> _DESCRIPTION OF THE TASK_
Extract, from the records beneath this instruction, each line that contains the word "switch".

> _RECORDS FOR THIS TASK_
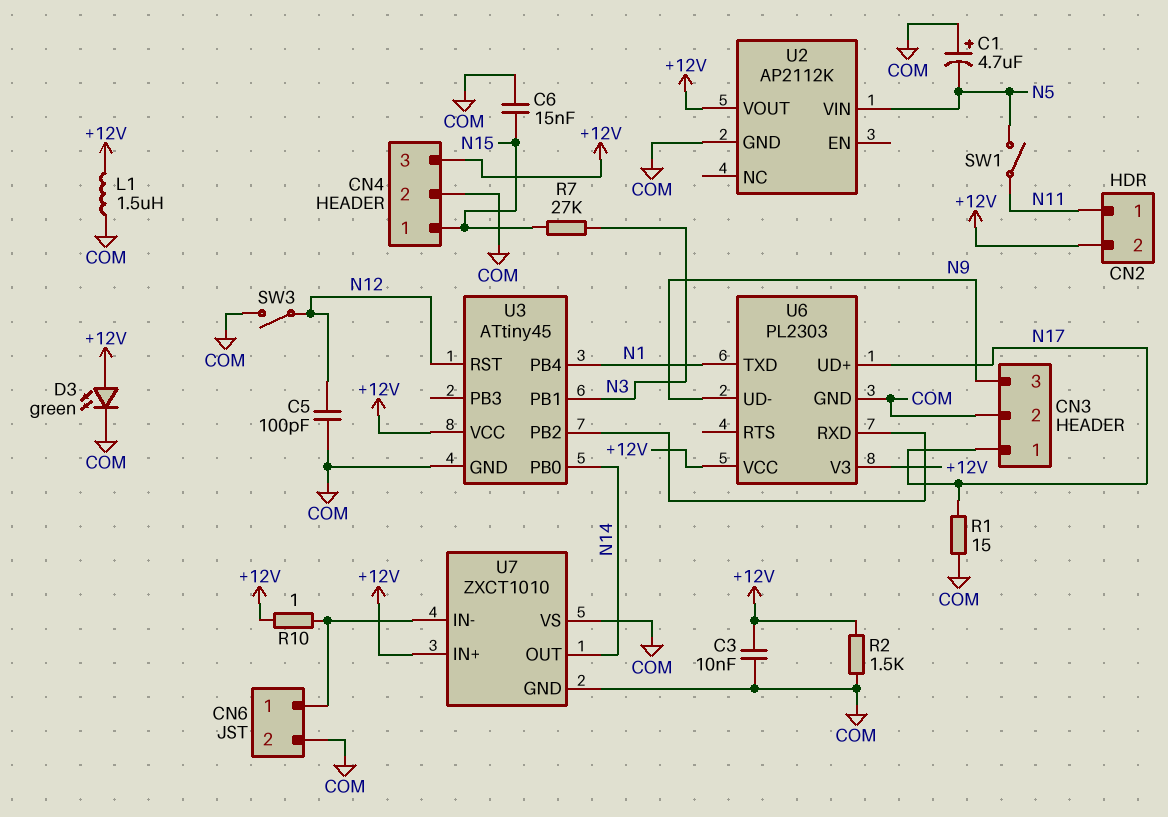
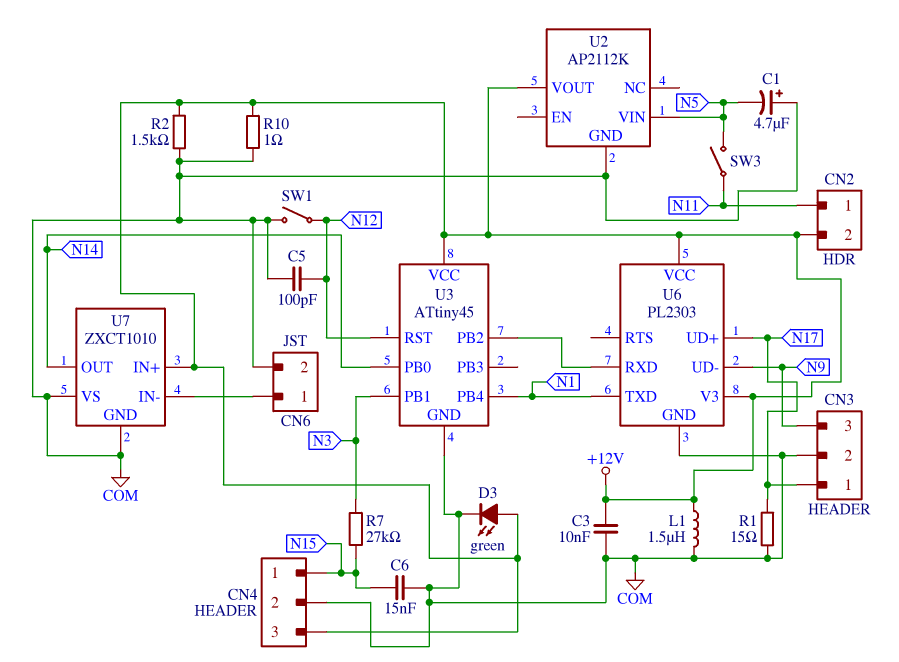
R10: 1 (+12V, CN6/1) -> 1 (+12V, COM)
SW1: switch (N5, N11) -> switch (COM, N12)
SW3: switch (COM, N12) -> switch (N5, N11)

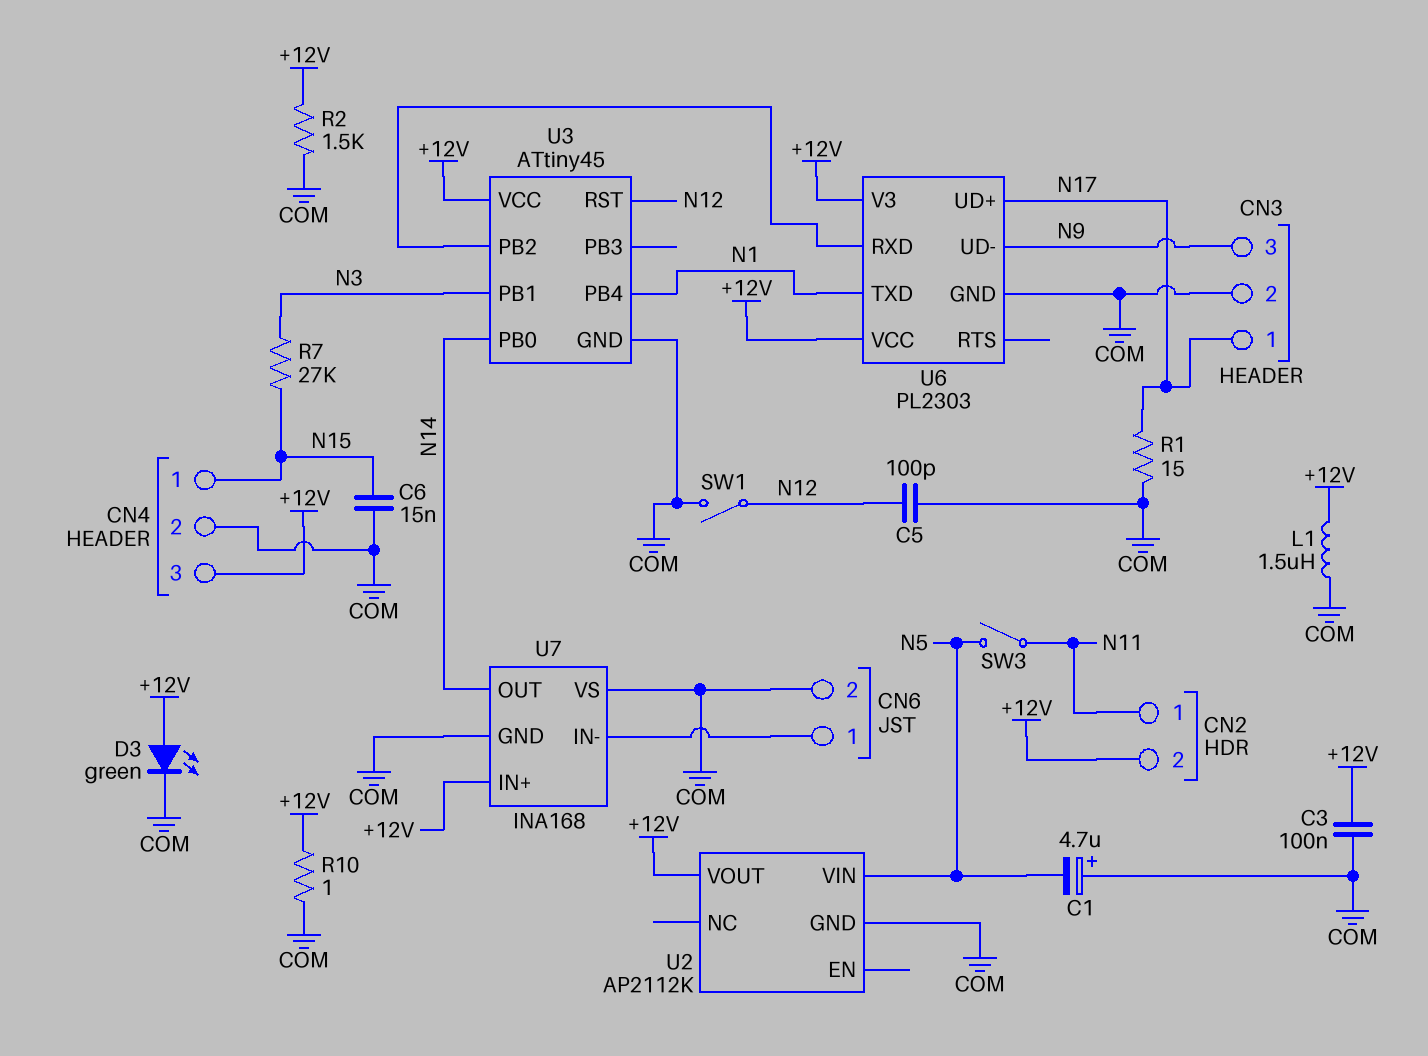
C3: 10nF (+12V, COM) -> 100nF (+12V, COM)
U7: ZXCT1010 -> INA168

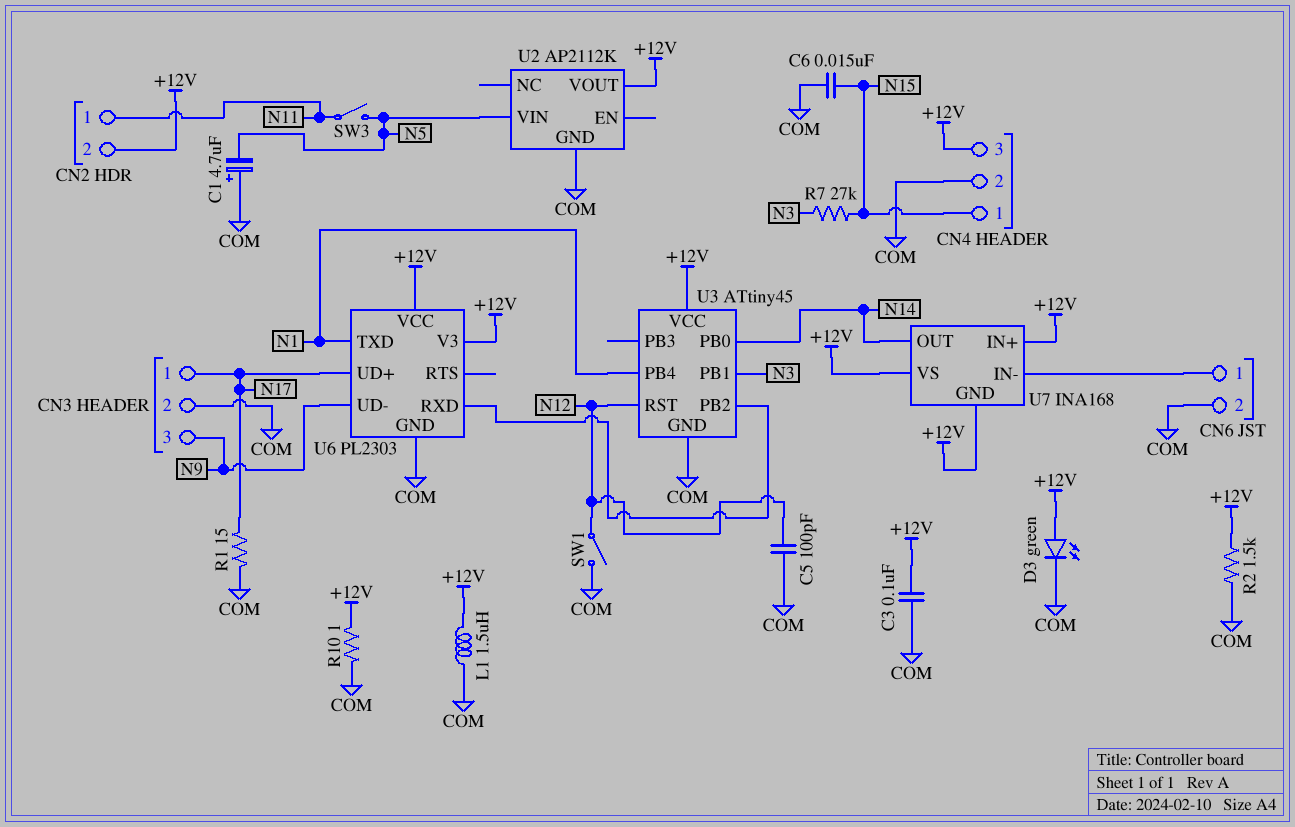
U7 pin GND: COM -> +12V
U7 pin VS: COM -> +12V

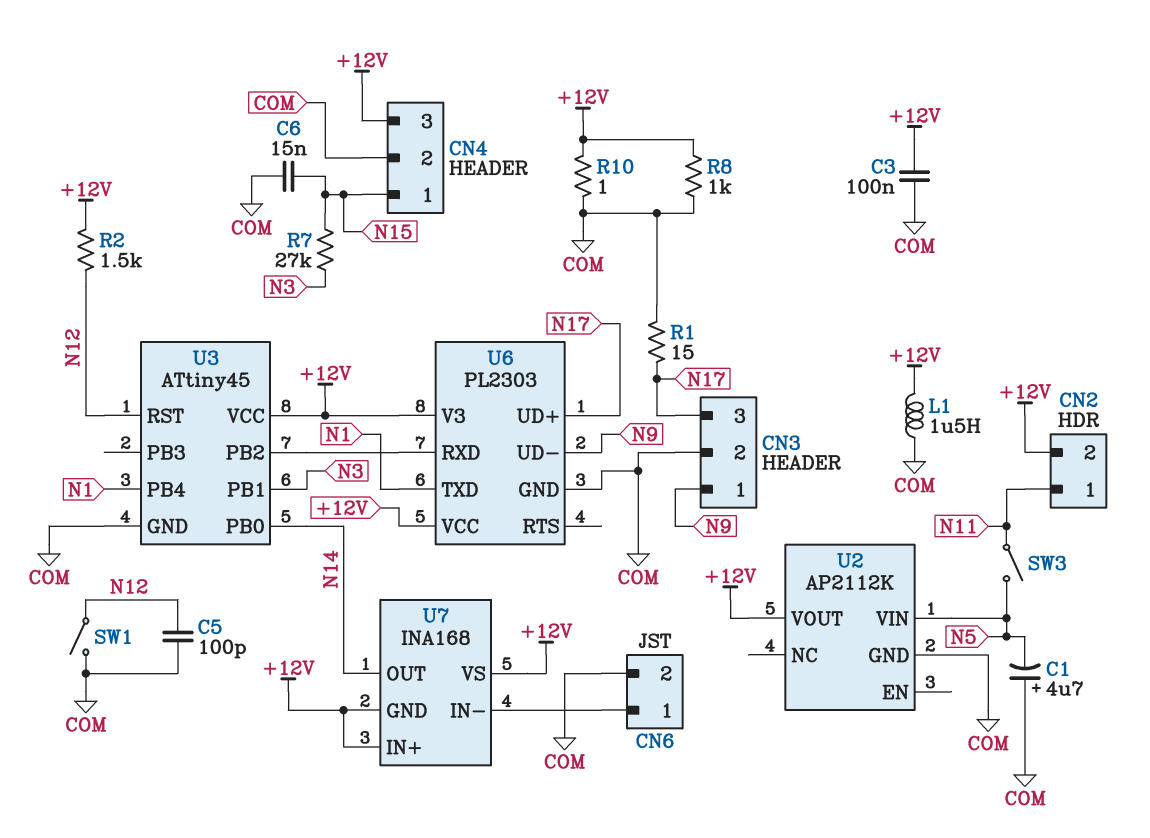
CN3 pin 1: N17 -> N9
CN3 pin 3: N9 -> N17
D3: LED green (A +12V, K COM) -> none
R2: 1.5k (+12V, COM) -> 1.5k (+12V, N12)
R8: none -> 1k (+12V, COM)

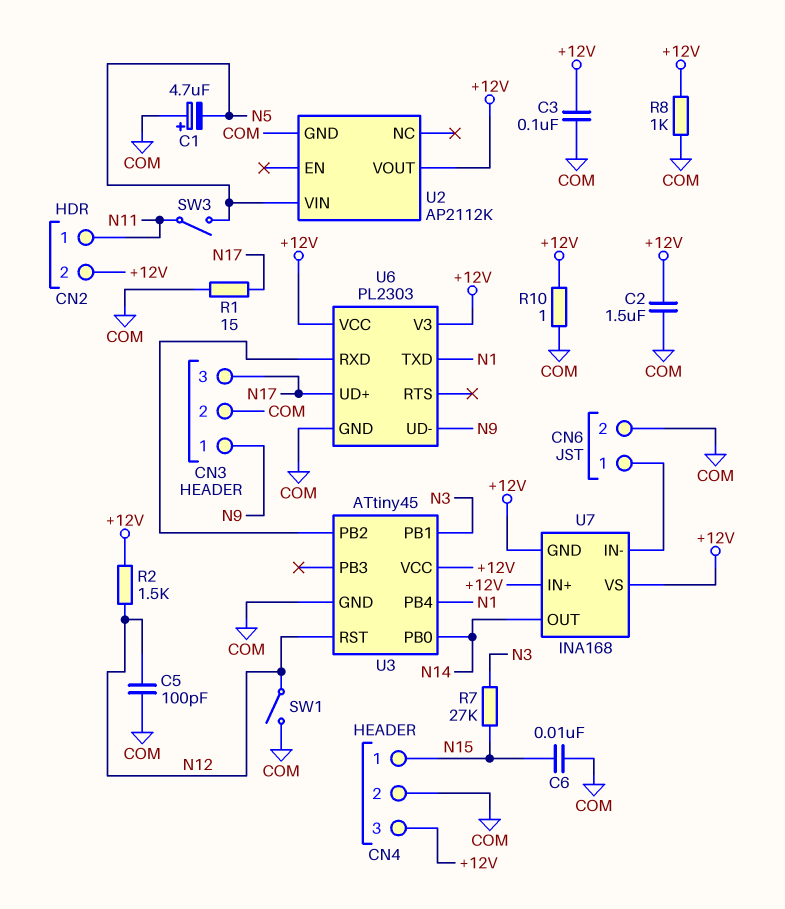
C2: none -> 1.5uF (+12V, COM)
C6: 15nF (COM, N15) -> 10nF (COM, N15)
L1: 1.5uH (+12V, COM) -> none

> _REPLY TO THE TASK_
SW1: switch (N5, N11) -> switch (COM, N12)
SW3: switch (COM, N12) -> switch (N5, N11)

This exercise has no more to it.